*** Opening of Task material ***

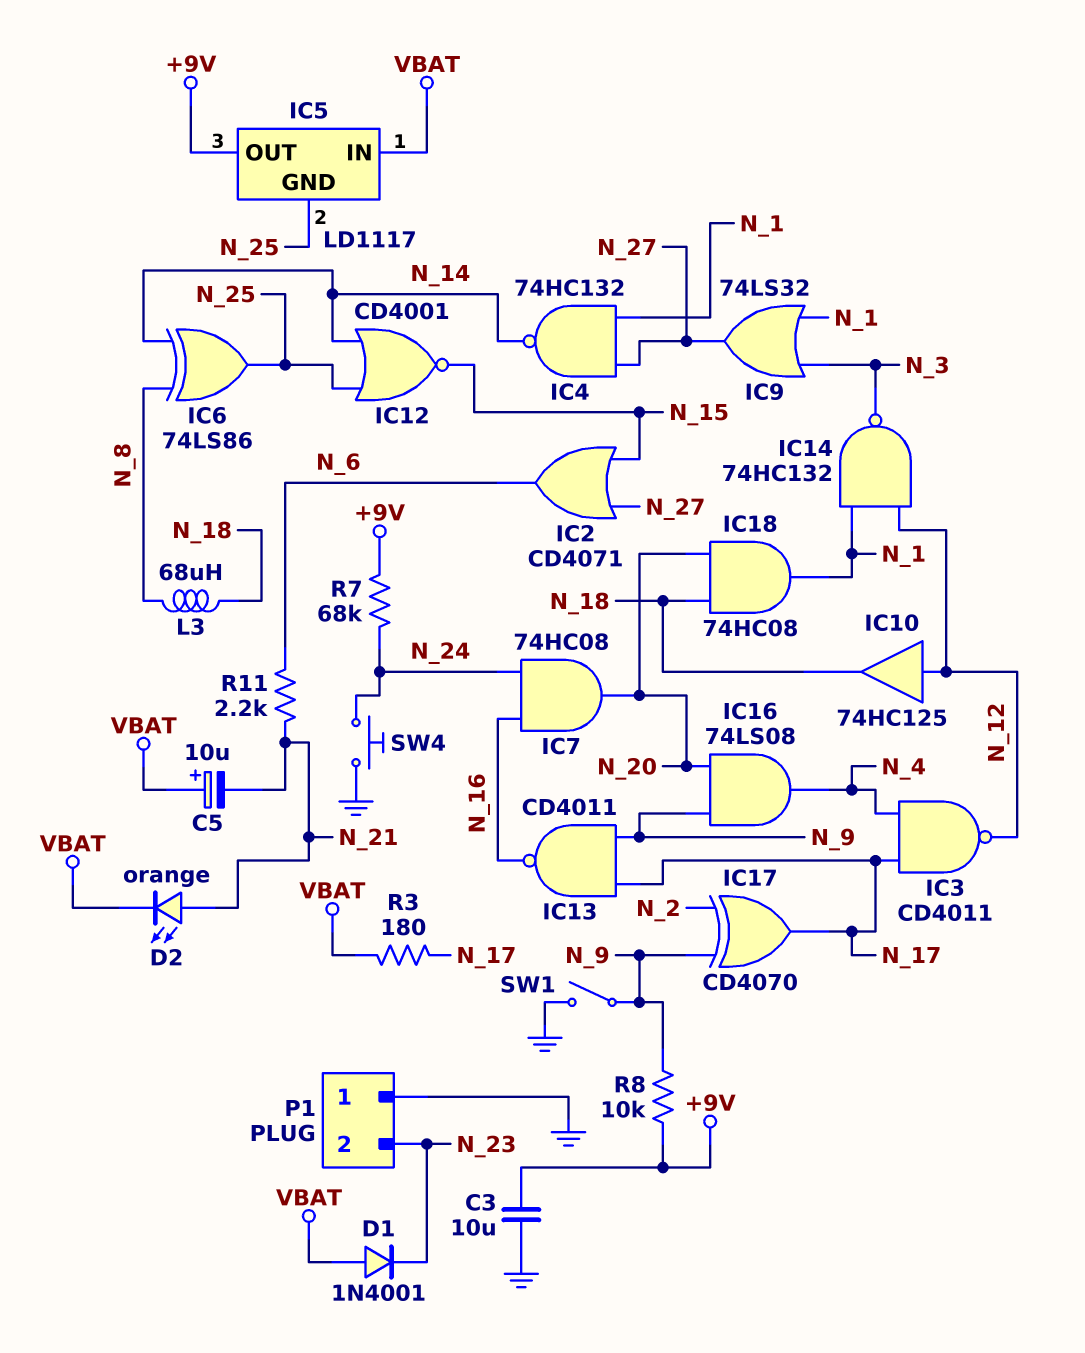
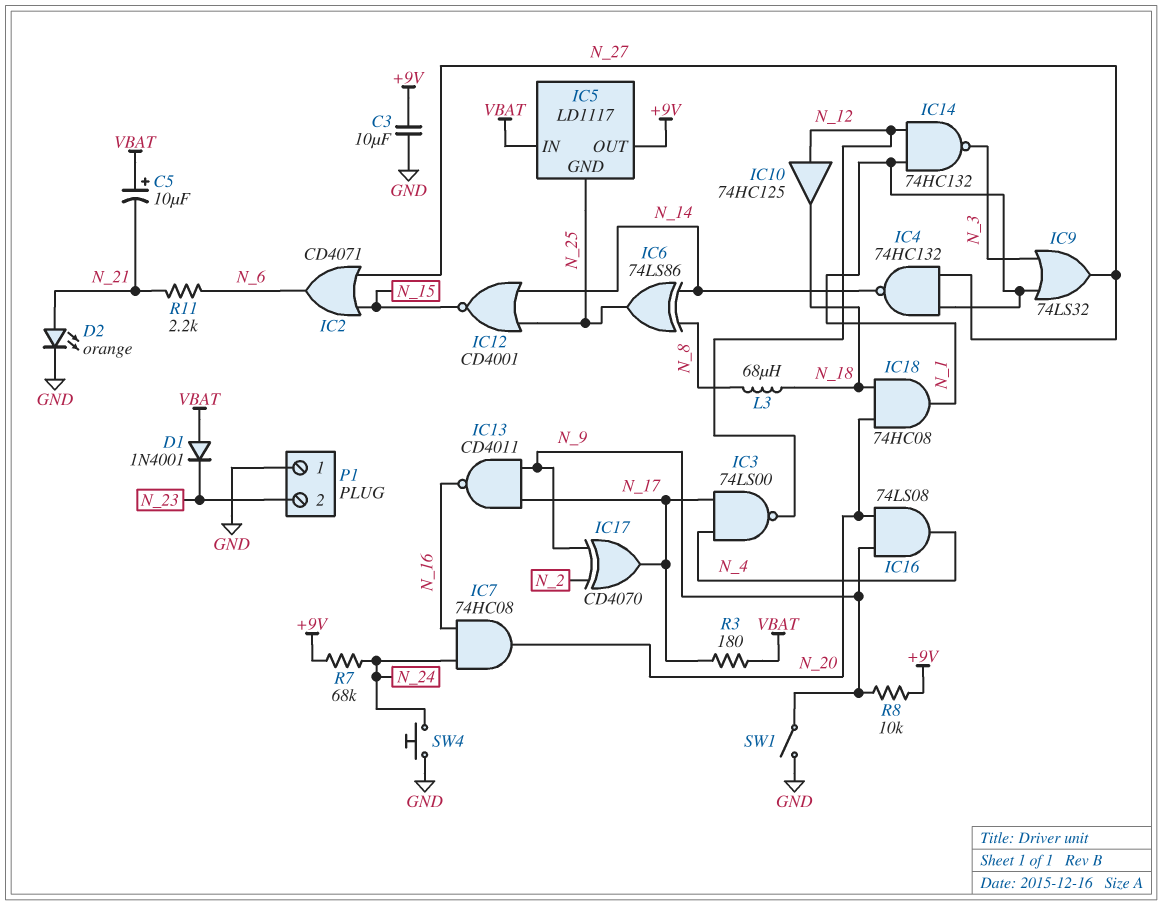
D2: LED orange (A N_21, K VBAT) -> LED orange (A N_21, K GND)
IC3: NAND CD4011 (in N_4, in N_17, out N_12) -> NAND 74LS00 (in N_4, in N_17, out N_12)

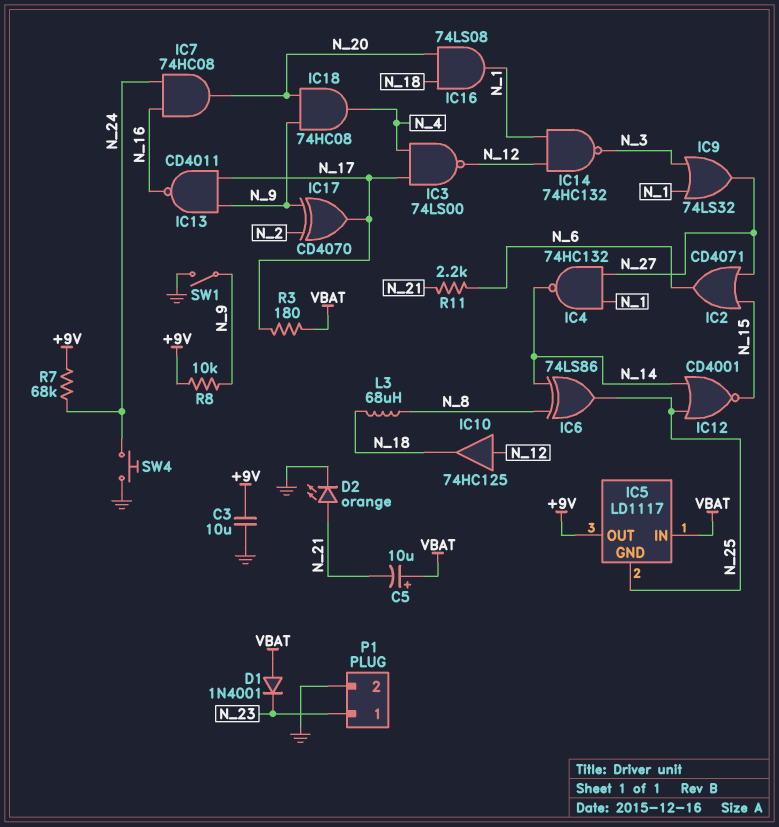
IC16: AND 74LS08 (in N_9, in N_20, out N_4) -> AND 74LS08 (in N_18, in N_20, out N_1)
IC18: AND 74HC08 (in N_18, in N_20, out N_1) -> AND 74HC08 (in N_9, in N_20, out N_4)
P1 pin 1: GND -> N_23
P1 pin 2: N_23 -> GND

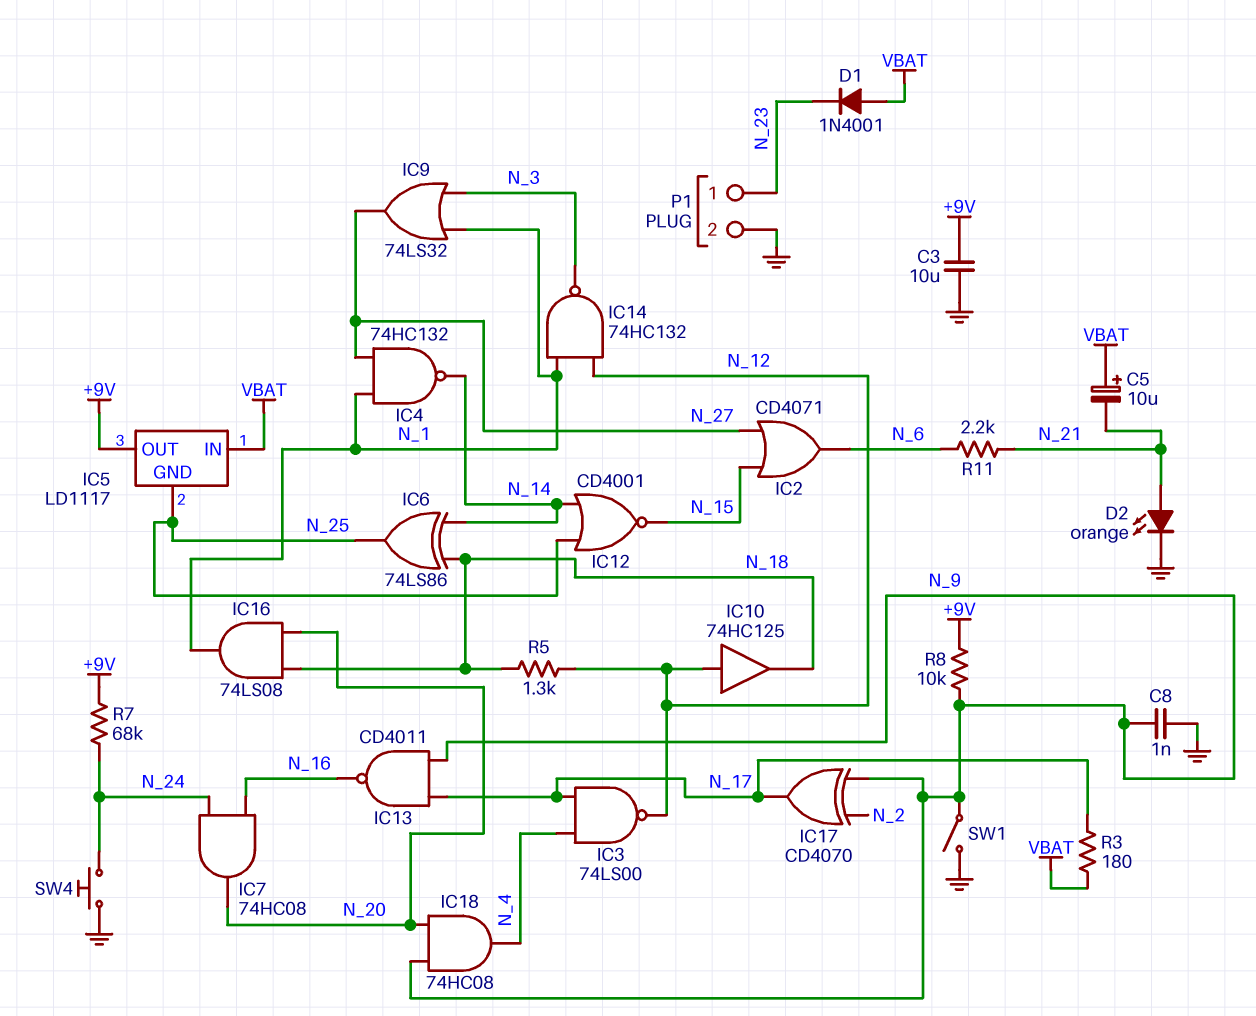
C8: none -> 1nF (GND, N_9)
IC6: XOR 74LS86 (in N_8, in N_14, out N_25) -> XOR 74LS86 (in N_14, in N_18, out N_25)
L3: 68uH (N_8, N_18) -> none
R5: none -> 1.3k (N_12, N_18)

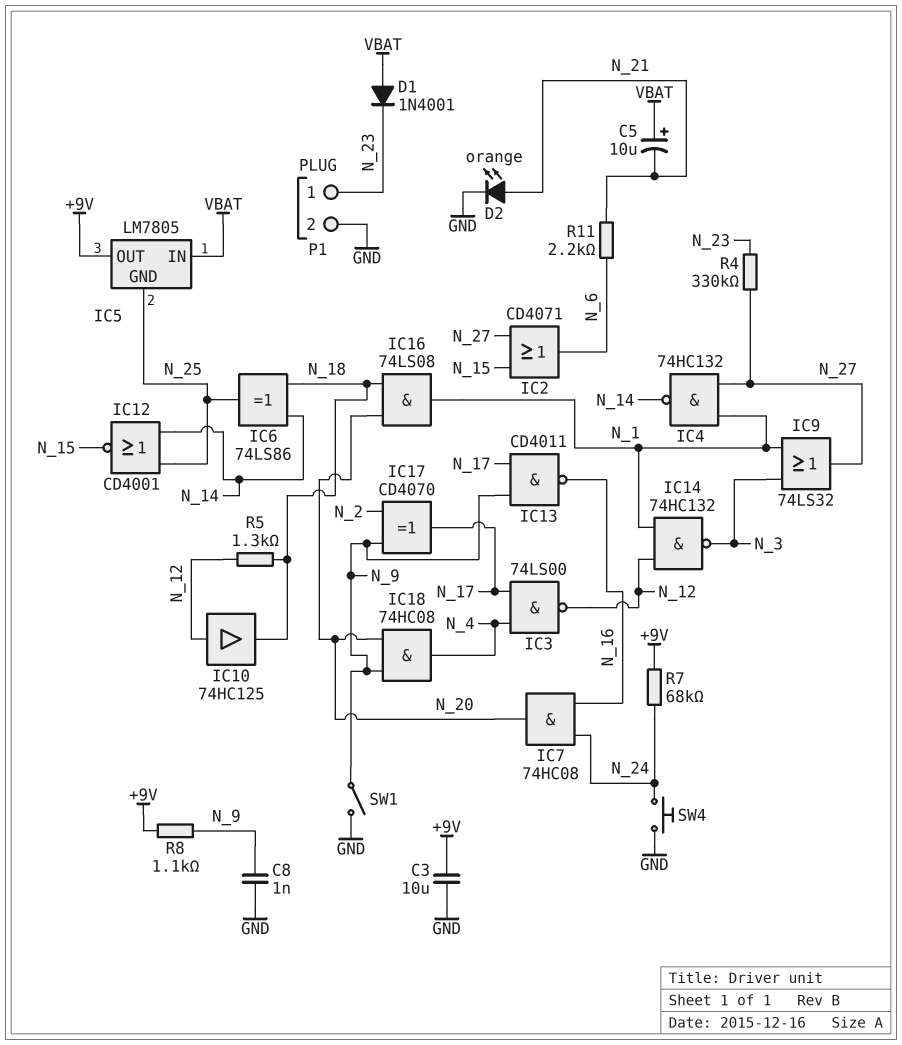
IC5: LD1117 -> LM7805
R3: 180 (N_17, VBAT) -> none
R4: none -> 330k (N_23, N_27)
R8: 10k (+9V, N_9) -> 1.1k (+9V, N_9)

*** Close of Task material ***

Your objective
Images are not part of the copy. Everything else in the records must be reproduced exactly.

Output
D2: LED orange (A N_21, K VBAT) -> LED orange (A N_21, K GND)
IC3: NAND CD4011 (in N_4, in N_17, out N_12) -> NAND 74LS00 (in N_4, in N_17, out N_12)

IC16: AND 74LS08 (in N_9, in N_20, out N_4) -> AND 74LS08 (in N_18, in N_20, out N_1)
IC18: AND 74HC08 (in N_18, in N_20, out N_1) -> AND 74HC08 (in N_9, in N_20, out N_4)
P1 pin 1: GND -> N_23
P1 pin 2: N_23 -> GND

C8: none -> 1nF (GND, N_9)
IC6: XOR 74LS86 (in N_8, in N_14, out N_25) -> XOR 74LS86 (in N_14, in N_18, out N_25)
L3: 68uH (N_8, N_18) -> none
R5: none -> 1.3k (N_12, N_18)

IC5: LD1117 -> LM7805
R3: 180 (N_17, VBAT) -> none
R4: none -> 330k (N_23, N_27)
R8: 10k (+9V, N_9) -> 1.1k (+9V, N_9)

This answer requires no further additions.